▸ **TASK DETAILS**
Would you return the lines between the one holding "purple brick K8" and the one holding "black brick R2:R5", inclusive, and only those, exactly as they stand in the listing below?

▸ **DATA TO EXAMINE**
※
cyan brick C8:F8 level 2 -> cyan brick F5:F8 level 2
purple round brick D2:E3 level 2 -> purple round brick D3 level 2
※
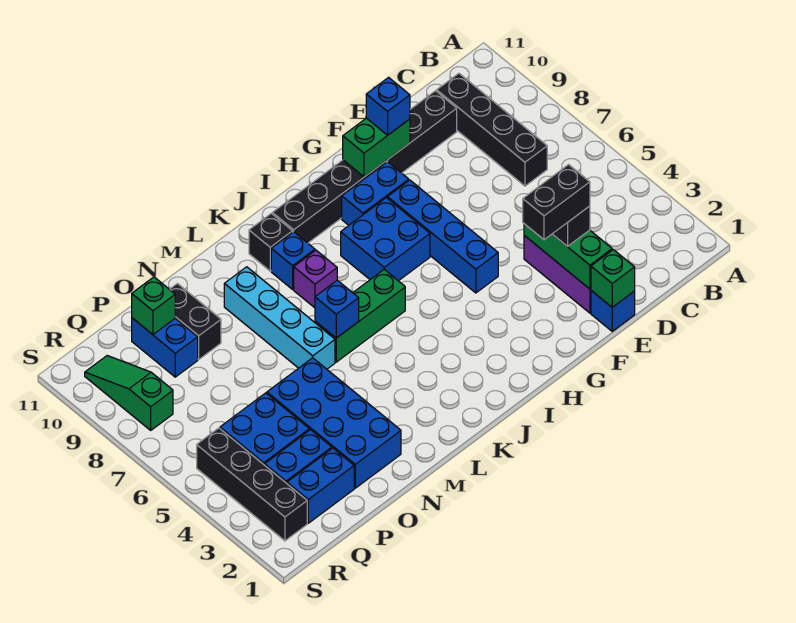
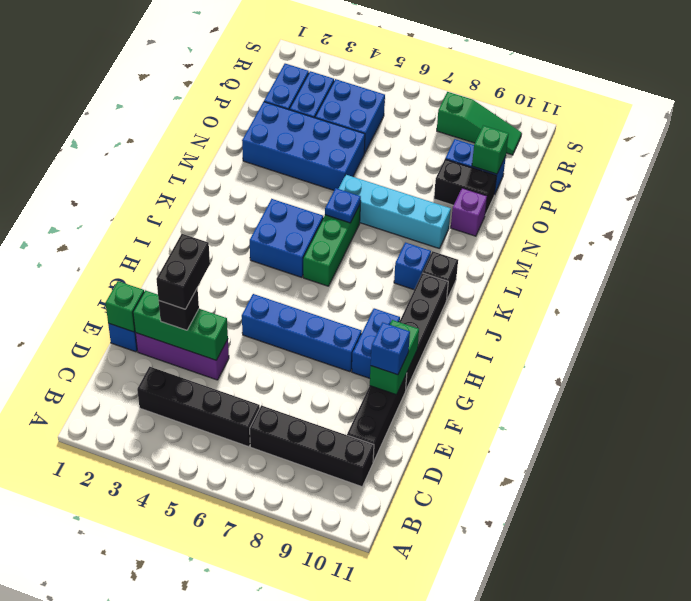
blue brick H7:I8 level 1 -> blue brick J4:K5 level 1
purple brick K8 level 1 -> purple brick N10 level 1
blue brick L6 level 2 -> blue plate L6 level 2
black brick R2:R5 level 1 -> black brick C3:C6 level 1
※
▸ **EXPECTED ANSWER**
purple brick K8 level 1 -> purple brick N10 level 1
blue brick L6 level 2 -> blue plate L6 level 2
black brick R2:R5 level 1 -> black brick C3:C6 level 1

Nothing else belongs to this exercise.